How to complete this task:
Could you copy each line of the listing that holds "none"?

Information given:
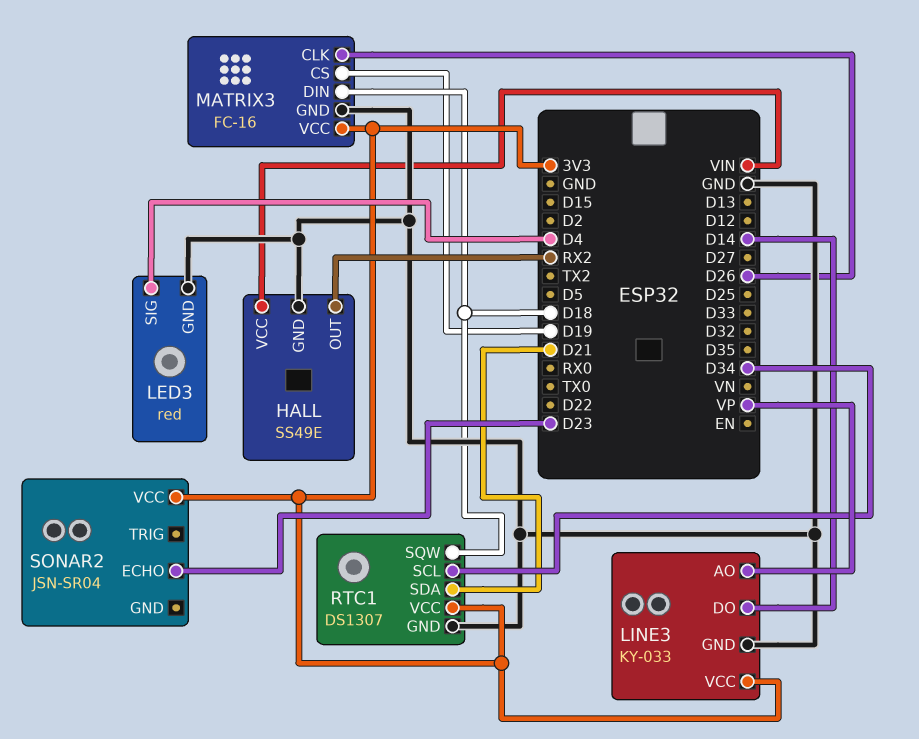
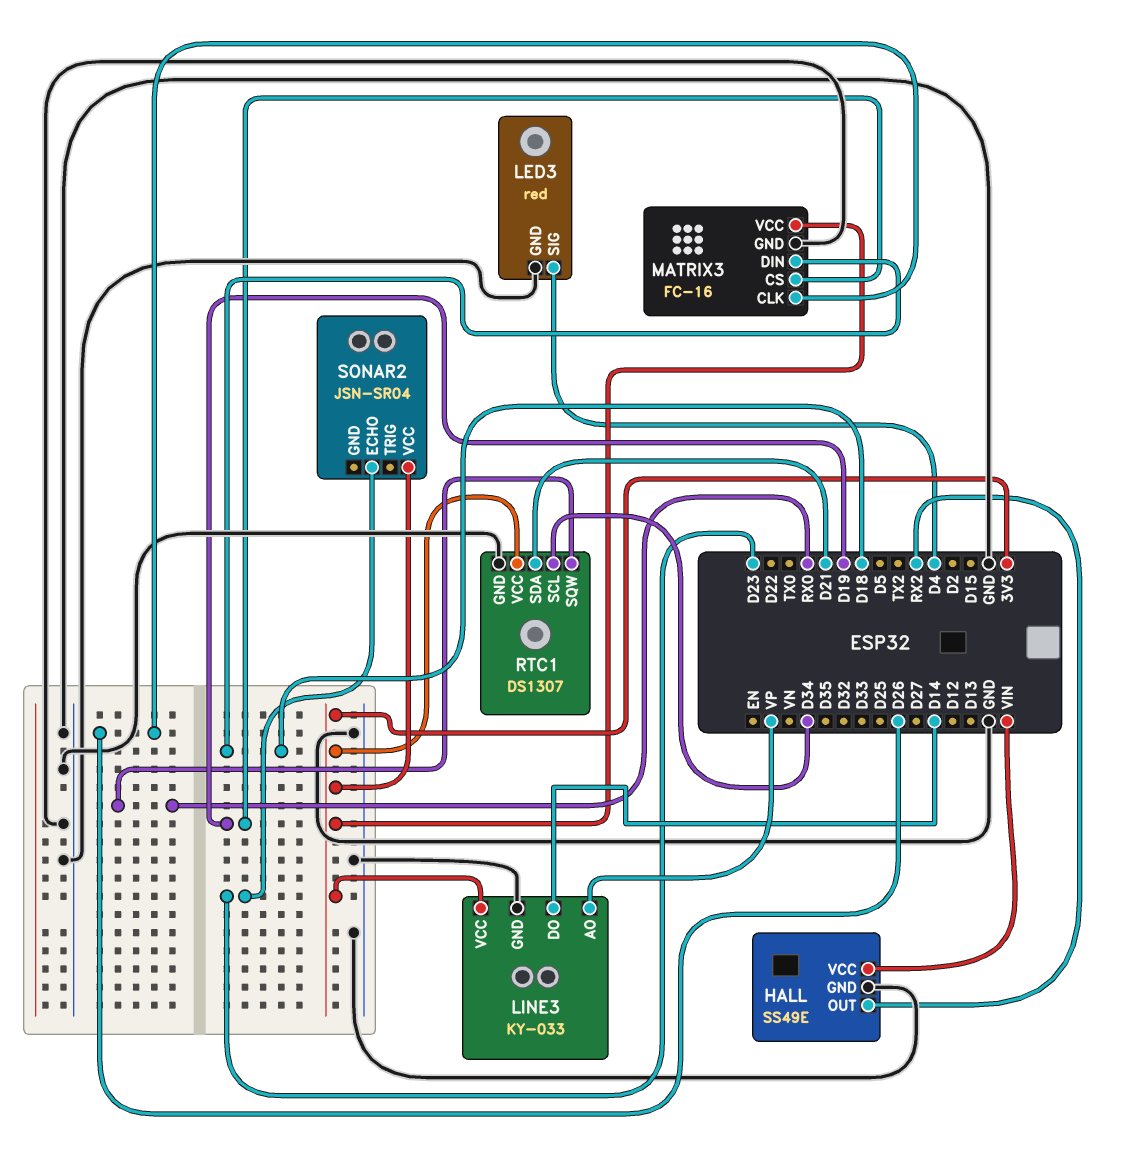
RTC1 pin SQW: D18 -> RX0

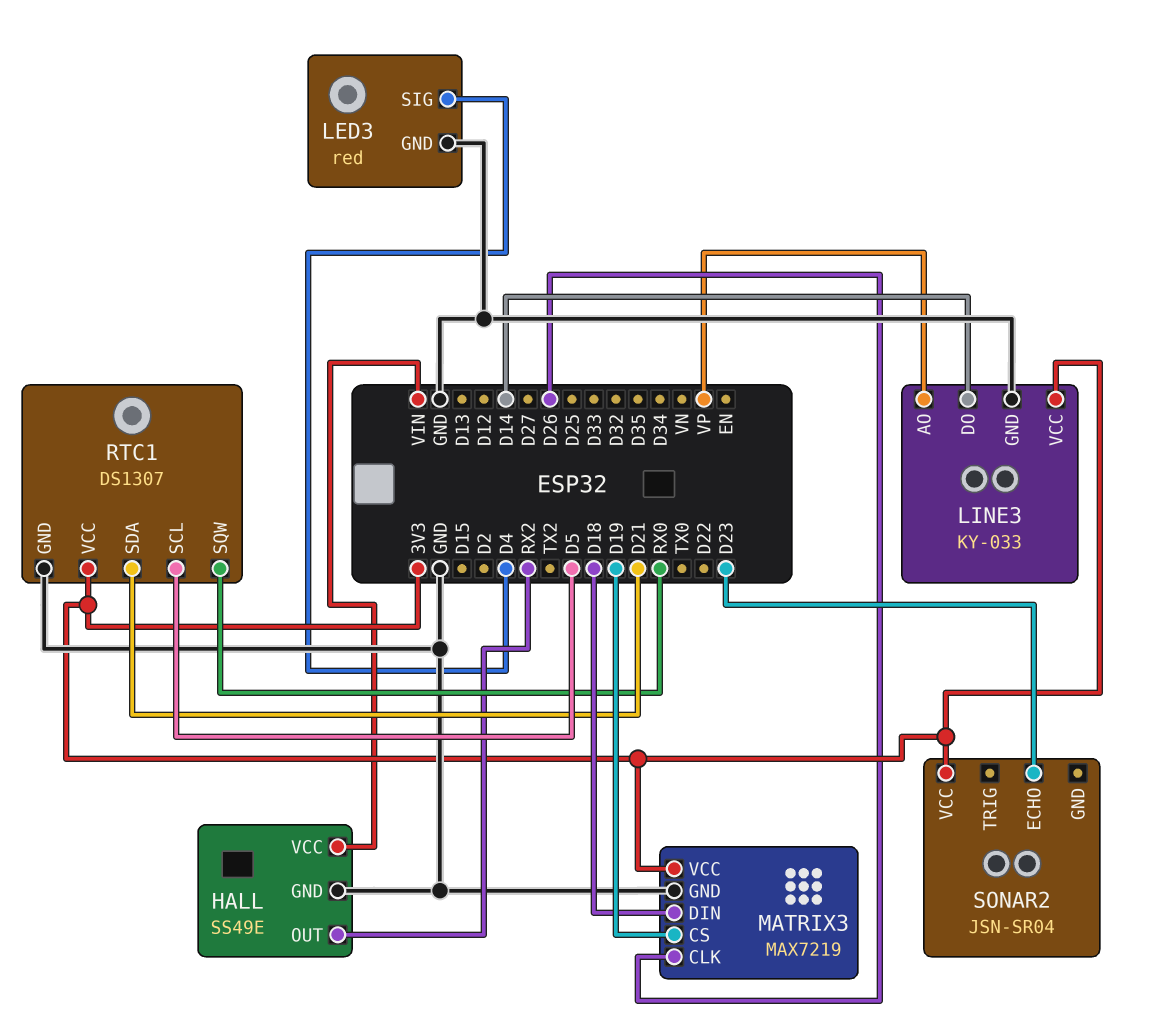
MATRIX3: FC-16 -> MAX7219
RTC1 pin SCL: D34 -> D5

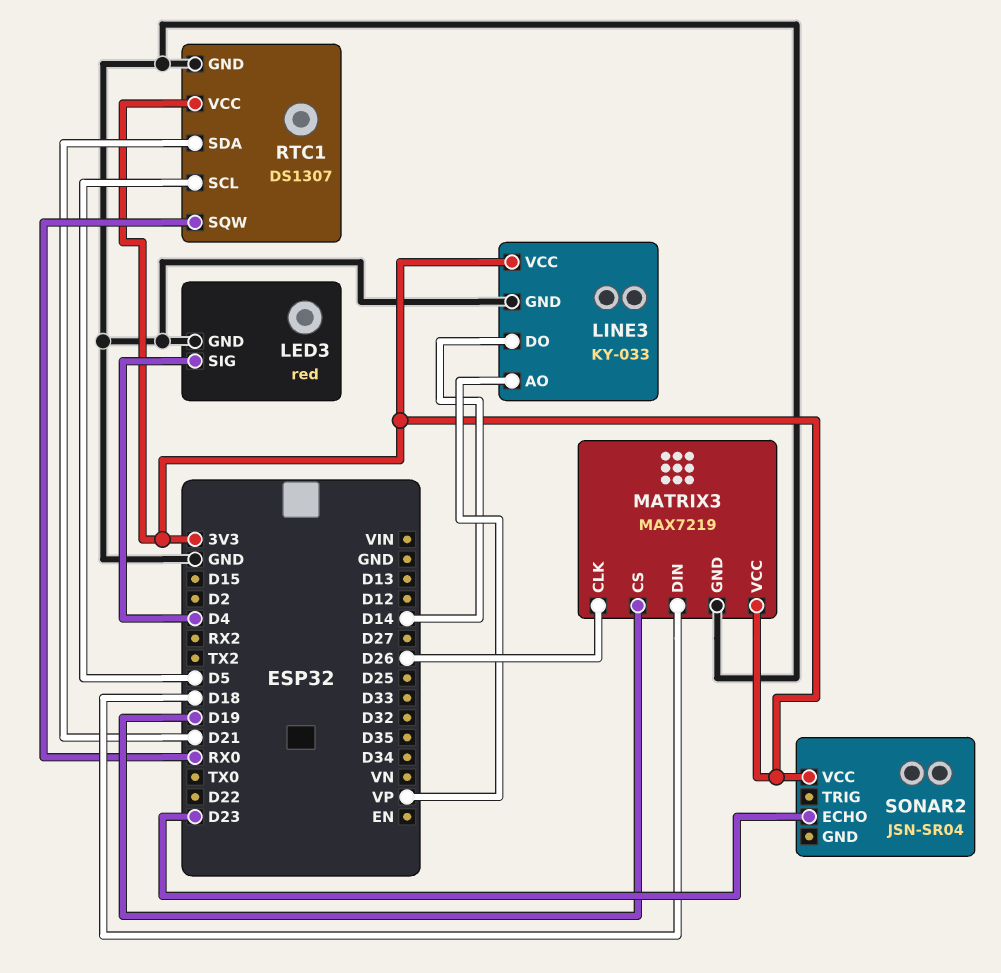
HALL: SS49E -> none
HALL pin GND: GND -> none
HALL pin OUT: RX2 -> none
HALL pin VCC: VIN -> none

Answer box:
HALL: SS49E -> none
HALL pin GND: GND -> none
HALL pin OUT: RX2 -> none
HALL pin VCC: VIN -> none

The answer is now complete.